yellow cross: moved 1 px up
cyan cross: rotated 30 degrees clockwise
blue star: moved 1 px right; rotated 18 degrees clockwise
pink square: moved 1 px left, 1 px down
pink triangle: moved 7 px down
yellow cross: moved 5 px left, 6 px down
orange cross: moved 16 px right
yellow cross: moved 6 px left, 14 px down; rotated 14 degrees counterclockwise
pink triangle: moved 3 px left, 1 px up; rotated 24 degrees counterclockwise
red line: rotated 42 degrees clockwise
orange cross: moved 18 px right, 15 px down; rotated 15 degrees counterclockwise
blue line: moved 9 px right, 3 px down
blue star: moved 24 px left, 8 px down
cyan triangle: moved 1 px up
================
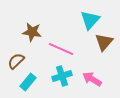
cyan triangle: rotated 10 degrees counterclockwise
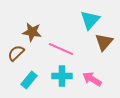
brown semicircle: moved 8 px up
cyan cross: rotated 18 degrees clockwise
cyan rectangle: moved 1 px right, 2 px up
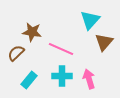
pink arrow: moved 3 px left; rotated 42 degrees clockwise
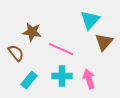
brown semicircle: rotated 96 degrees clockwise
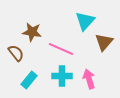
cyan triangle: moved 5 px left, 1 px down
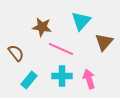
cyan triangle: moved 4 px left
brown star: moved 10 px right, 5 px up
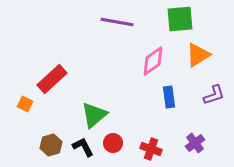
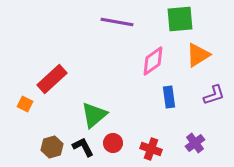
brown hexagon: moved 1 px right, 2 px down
================
-- Exercise --
Retype the material above word for word, starting at the line that contains "cyan triangle: rotated" and stopping after the line that contains "brown hexagon: moved 1 px right, 2 px down". Leave the pictures out.

-- Exercise result --
cyan triangle: rotated 10 degrees counterclockwise
brown semicircle: moved 8 px up
cyan cross: rotated 18 degrees clockwise
cyan rectangle: moved 1 px right, 2 px up
pink arrow: moved 3 px left; rotated 42 degrees clockwise
brown semicircle: rotated 96 degrees clockwise
cyan triangle: moved 5 px left, 1 px down
cyan triangle: moved 4 px left
brown star: moved 10 px right, 5 px up
brown hexagon: moved 1 px right, 2 px down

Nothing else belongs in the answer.